Of all the lines below, output only those starting at the one with "TOF pin XSHUT: D2 -> A7" and ending at the one with "LED1: yellow -> red", both ends included, exactly as written.
Data to use Start Marker
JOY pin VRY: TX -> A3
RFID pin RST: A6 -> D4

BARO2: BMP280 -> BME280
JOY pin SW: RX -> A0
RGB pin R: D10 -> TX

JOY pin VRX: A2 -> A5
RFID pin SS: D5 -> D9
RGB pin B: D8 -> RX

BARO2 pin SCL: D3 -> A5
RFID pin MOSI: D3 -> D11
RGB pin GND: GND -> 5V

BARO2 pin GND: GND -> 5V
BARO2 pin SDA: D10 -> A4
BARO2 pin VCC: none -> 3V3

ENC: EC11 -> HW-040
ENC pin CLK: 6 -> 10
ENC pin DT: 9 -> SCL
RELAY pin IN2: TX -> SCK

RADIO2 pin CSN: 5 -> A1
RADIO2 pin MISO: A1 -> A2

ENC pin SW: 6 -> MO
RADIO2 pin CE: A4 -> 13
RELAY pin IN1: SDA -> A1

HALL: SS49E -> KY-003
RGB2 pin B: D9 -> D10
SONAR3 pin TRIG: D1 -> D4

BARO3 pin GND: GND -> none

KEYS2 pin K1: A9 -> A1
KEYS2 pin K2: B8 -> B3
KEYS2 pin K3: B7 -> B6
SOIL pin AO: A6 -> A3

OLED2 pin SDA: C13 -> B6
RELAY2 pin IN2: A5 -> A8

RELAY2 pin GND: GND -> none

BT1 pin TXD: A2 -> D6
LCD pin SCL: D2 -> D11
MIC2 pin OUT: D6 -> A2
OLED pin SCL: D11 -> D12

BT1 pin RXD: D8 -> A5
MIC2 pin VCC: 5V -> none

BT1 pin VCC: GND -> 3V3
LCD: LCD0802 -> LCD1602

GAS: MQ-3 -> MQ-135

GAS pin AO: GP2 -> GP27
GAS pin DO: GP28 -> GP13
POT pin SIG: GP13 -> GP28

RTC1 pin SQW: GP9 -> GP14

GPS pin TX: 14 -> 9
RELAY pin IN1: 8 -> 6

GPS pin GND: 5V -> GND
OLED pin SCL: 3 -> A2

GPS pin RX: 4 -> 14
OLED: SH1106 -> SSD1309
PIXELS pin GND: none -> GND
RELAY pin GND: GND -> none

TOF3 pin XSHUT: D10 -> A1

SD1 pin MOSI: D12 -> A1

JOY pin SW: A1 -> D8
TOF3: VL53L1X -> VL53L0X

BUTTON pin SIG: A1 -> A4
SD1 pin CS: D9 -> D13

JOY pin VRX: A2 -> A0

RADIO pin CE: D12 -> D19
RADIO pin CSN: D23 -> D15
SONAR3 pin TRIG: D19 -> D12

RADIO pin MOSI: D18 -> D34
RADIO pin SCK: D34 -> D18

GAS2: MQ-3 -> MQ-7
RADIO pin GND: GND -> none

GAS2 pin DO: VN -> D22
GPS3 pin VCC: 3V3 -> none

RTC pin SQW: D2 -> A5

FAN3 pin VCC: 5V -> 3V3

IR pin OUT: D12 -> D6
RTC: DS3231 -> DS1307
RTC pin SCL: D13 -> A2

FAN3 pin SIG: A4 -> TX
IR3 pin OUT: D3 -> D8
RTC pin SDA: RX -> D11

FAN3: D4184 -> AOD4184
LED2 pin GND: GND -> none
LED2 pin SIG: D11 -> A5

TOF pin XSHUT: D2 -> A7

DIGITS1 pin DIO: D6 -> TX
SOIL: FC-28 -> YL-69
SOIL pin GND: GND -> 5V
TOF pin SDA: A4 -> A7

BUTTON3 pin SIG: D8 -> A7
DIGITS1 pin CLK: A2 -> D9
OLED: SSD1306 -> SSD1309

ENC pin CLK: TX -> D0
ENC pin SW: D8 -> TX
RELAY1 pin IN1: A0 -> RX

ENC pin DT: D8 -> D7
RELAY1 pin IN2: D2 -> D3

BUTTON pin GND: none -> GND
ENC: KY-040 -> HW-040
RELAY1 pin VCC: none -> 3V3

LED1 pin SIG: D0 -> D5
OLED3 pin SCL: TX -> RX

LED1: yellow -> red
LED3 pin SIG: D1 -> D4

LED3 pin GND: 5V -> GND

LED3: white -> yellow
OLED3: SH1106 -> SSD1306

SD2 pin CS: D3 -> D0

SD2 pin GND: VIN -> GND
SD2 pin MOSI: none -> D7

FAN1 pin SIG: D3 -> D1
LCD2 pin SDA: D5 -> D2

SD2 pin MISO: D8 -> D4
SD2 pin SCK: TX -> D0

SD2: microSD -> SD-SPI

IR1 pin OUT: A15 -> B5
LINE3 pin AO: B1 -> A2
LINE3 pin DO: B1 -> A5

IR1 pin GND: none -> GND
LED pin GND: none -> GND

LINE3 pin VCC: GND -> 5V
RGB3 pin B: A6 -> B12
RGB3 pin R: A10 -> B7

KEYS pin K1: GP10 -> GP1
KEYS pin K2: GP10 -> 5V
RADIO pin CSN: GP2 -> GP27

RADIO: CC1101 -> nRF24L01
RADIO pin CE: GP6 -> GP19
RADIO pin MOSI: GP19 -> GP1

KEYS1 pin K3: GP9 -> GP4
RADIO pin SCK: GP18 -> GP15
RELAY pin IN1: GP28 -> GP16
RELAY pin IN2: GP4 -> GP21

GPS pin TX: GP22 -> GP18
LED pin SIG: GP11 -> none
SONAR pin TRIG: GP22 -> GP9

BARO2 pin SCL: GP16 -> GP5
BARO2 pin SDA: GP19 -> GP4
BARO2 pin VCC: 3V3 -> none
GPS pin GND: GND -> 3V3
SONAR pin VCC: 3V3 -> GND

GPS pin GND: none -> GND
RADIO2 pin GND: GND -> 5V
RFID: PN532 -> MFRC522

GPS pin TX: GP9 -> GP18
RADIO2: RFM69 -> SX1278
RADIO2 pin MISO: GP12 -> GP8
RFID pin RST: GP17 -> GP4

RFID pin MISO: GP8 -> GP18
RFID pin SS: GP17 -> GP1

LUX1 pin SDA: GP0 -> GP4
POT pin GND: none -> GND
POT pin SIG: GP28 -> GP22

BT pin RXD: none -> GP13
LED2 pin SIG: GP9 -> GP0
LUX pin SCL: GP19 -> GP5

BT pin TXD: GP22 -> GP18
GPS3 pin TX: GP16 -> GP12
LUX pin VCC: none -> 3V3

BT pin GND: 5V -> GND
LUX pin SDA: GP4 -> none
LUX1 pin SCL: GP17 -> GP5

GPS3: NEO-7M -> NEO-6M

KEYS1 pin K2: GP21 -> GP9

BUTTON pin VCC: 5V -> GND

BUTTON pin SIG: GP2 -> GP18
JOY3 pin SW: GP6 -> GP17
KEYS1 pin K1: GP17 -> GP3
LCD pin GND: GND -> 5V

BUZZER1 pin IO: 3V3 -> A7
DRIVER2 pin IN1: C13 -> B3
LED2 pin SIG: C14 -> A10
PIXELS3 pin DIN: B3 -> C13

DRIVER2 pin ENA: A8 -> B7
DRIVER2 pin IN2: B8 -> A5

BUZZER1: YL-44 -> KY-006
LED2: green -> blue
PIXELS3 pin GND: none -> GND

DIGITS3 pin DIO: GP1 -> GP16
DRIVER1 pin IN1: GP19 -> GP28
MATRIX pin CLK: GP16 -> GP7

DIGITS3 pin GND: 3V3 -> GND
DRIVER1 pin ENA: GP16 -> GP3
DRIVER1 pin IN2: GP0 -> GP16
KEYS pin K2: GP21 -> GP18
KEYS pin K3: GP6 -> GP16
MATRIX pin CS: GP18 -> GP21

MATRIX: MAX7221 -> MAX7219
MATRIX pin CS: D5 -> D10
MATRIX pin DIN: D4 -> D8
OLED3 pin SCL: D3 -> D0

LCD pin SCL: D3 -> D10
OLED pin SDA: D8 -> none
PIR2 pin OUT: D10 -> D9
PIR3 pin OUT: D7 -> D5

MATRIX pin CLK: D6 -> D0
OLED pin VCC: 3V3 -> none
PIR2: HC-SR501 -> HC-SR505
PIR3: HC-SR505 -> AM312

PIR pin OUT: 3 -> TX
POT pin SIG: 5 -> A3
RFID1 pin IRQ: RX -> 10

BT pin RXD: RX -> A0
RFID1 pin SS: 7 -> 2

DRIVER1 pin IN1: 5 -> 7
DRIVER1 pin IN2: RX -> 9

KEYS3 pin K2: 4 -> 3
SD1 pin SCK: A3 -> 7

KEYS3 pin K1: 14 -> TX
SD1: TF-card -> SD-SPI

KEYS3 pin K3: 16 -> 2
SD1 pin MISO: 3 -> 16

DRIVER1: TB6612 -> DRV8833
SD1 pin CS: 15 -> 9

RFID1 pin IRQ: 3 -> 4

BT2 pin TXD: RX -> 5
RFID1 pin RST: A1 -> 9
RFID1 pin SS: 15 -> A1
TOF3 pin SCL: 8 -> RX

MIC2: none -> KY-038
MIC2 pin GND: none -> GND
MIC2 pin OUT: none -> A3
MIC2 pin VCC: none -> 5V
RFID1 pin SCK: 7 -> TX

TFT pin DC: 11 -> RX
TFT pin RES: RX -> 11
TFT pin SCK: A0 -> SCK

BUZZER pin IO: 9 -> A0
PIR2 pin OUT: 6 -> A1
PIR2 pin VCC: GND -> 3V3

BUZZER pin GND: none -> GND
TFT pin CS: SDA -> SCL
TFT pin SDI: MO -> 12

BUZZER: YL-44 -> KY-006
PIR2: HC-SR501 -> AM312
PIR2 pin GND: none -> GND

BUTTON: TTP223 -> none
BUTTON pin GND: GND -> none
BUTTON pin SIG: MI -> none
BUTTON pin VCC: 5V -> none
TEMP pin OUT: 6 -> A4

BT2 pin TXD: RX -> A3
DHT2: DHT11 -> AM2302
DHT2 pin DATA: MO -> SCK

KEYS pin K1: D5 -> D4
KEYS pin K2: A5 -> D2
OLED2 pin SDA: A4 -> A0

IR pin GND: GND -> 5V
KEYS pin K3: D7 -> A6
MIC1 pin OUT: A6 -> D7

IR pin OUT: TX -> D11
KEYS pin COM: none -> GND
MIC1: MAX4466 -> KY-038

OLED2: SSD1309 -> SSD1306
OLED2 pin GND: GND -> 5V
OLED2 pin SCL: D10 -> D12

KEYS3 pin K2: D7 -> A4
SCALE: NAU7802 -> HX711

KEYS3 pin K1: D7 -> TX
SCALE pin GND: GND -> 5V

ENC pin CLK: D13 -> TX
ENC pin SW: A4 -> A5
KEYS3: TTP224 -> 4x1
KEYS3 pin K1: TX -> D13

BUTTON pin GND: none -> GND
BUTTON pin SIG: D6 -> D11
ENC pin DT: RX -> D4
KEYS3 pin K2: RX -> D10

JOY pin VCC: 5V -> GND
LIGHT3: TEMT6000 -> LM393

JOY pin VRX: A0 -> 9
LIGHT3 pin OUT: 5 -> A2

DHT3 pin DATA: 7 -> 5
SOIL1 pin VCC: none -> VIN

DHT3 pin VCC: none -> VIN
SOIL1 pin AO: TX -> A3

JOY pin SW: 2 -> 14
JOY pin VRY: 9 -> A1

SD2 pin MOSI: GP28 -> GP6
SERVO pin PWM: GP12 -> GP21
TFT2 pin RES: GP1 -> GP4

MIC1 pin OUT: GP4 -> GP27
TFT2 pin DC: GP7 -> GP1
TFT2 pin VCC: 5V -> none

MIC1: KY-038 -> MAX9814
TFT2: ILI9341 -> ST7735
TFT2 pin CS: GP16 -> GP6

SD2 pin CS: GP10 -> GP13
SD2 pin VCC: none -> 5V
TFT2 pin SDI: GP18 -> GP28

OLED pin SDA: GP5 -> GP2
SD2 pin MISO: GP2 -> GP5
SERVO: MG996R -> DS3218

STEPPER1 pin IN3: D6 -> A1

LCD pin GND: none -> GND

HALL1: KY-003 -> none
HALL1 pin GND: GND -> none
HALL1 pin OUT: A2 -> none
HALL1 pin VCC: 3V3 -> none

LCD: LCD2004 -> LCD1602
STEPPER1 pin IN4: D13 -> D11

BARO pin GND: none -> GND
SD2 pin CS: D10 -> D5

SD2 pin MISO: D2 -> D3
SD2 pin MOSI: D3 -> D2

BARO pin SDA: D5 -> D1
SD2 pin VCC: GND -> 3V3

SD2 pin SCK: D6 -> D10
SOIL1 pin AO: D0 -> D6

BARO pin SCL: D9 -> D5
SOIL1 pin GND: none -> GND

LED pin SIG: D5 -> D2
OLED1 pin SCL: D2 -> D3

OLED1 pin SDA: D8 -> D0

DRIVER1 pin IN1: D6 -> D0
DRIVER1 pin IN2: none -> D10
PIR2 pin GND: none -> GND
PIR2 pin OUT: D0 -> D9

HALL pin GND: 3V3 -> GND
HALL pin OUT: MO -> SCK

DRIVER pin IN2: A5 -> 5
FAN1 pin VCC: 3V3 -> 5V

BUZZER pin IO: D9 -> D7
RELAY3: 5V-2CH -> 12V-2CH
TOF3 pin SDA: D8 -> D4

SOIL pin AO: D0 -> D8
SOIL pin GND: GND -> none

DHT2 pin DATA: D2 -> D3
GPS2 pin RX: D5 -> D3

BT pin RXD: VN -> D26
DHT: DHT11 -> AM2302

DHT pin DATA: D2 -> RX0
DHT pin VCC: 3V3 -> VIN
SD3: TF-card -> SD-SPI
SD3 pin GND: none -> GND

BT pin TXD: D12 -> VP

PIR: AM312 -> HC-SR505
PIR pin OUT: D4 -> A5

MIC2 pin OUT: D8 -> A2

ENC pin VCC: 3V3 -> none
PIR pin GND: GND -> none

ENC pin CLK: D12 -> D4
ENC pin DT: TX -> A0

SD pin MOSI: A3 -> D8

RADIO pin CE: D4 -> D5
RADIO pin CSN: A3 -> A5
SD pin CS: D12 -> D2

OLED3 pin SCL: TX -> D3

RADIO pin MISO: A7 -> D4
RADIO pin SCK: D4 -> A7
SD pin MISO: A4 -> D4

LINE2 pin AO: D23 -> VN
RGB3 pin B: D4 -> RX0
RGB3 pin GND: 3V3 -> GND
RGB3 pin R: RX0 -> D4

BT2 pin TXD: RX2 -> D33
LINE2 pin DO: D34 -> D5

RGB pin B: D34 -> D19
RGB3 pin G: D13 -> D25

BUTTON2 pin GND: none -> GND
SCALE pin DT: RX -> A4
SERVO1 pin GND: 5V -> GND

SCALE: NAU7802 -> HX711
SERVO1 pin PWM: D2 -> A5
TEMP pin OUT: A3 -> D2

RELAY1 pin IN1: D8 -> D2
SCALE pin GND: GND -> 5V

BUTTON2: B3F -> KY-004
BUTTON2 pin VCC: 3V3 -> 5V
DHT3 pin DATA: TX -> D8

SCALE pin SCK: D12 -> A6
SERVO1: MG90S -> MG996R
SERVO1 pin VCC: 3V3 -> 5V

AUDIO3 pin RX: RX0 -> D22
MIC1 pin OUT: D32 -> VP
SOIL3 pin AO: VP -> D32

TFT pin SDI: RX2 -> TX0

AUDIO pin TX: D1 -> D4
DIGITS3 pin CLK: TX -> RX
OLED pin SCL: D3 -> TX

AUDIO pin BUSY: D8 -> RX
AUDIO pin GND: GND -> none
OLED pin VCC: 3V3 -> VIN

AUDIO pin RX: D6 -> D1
Data to use End Marker
* [Result]:
TOF pin XSHUT: D2 -> A7

DIGITS1 pin DIO: D6 -> TX
SOIL: FC-28 -> YL-69
SOIL pin GND: GND -> 5V
TOF pin SDA: A4 -> A7

BUTTON3 pin SIG: D8 -> A7
DIGITS1 pin CLK: A2 -> D9
OLED: SSD1306 -> SSD1309

ENC pin CLK: TX -> D0
ENC pin SW: D8 -> TX
RELAY1 pin IN1: A0 -> RX

ENC pin DT: D8 -> D7
RELAY1 pin IN2: D2 -> D3

BUTTON pin GND: none -> GND
ENC: KY-040 -> HW-040
RELAY1 pin VCC: none -> 3V3

LED1 pin SIG: D0 -> D5
OLED3 pin SCL: TX -> RX

LED1: yellow -> red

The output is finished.